# Assignment
Would you repeat, exactly as given, the line with "R14: 4.3k (3V3, U4/CV) -> 4.3k (3V3, N_26)" and every line after it to the end of the entries?

# Data shown
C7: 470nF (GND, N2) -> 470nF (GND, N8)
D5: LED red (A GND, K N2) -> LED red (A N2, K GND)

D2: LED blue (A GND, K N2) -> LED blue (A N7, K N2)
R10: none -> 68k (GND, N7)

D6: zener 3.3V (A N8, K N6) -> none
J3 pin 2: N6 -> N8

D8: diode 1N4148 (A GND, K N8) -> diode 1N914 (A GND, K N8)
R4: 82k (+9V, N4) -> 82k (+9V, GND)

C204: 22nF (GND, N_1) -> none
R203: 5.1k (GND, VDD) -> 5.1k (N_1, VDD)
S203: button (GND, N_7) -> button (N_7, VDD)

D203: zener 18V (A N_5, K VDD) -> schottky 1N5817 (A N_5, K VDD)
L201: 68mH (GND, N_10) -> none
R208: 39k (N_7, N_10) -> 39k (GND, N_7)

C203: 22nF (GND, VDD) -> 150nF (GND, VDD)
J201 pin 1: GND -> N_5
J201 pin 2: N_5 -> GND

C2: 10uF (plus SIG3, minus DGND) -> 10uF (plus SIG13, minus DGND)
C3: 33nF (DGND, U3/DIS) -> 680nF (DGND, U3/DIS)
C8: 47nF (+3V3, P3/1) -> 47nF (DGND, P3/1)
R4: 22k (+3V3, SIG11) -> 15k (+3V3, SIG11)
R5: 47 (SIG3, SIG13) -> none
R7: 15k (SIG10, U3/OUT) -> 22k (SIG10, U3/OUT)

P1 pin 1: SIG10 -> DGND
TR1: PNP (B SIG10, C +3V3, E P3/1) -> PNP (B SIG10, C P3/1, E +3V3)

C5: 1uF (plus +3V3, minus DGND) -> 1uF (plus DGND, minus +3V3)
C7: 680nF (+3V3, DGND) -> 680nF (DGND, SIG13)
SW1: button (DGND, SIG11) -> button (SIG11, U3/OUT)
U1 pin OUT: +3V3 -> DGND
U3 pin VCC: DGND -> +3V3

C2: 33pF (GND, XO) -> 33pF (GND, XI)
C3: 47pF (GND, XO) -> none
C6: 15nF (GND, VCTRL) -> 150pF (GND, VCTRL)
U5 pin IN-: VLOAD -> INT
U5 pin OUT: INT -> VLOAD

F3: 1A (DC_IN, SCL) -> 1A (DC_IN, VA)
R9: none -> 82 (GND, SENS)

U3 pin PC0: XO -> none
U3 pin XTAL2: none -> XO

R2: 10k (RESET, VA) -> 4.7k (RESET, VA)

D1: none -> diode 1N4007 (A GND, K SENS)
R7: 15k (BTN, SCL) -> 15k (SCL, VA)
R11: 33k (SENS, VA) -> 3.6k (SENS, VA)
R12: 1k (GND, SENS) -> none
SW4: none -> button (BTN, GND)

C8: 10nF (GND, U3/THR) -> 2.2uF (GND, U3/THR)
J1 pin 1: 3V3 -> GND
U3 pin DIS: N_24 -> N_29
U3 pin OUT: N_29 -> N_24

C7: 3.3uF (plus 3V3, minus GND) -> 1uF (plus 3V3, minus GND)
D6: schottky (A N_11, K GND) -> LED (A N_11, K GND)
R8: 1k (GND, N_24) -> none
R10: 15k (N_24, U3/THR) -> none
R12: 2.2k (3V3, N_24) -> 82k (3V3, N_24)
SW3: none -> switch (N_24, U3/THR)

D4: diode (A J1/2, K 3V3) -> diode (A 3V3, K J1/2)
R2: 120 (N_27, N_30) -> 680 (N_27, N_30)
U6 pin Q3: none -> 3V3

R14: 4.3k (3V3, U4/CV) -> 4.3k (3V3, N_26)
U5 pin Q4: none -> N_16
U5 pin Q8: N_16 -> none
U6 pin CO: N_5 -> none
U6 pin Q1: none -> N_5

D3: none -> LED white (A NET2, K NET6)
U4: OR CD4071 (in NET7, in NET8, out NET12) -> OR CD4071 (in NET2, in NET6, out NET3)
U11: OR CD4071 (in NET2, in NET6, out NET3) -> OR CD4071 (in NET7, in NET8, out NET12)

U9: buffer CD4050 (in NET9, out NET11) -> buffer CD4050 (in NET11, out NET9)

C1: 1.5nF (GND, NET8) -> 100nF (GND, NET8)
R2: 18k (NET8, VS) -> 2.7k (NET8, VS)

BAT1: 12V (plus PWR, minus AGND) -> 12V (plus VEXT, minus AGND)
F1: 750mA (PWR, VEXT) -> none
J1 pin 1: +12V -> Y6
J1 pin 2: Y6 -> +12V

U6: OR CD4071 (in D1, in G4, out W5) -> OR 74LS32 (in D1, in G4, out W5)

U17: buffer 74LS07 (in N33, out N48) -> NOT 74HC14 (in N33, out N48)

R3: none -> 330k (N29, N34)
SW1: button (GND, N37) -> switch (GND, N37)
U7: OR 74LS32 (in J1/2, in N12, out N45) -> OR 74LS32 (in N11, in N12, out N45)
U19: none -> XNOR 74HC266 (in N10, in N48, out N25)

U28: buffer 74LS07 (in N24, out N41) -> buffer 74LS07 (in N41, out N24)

# Solved exercise
R14: 4.3k (3V3, U4/CV) -> 4.3k (3V3, N_26)
U5 pin Q4: none -> N_16
U5 pin Q8: N_16 -> none
U6 pin CO: N_5 -> none
U6 pin Q1: none -> N_5

D3: none -> LED white (A NET2, K NET6)
U4: OR CD4071 (in NET7, in NET8, out NET12) -> OR CD4071 (in NET2, in NET6, out NET3)
U11: OR CD4071 (in NET2, in NET6, out NET3) -> OR CD4071 (in NET7, in NET8, out NET12)

U9: buffer CD4050 (in NET9, out NET11) -> buffer CD4050 (in NET11, out NET9)

C1: 1.5nF (GND, NET8) -> 100nF (GND, NET8)
R2: 18k (NET8, VS) -> 2.7k (NET8, VS)

BAT1: 12V (plus PWR, minus AGND) -> 12V (plus VEXT, minus AGND)
F1: 750mA (PWR, VEXT) -> none
J1 pin 1: +12V -> Y6
J1 pin 2: Y6 -> +12V

U6: OR CD4071 (in D1, in G4, out W5) -> OR 74LS32 (in D1, in G4, out W5)

U17: buffer 74LS07 (in N33, out N48) -> NOT 74HC14 (in N33, out N48)

R3: none -> 330k (N29, N34)
SW1: button (GND, N37) -> switch (GND, N37)
U7: OR 74LS32 (in J1/2, in N12, out N45) -> OR 74LS32 (in N11, in N12, out N45)
U19: none -> XNOR 74HC266 (in N10, in N48, out N25)

U28: buffer 74LS07 (in N24, out N41) -> buffer 74LS07 (in N41, out N24)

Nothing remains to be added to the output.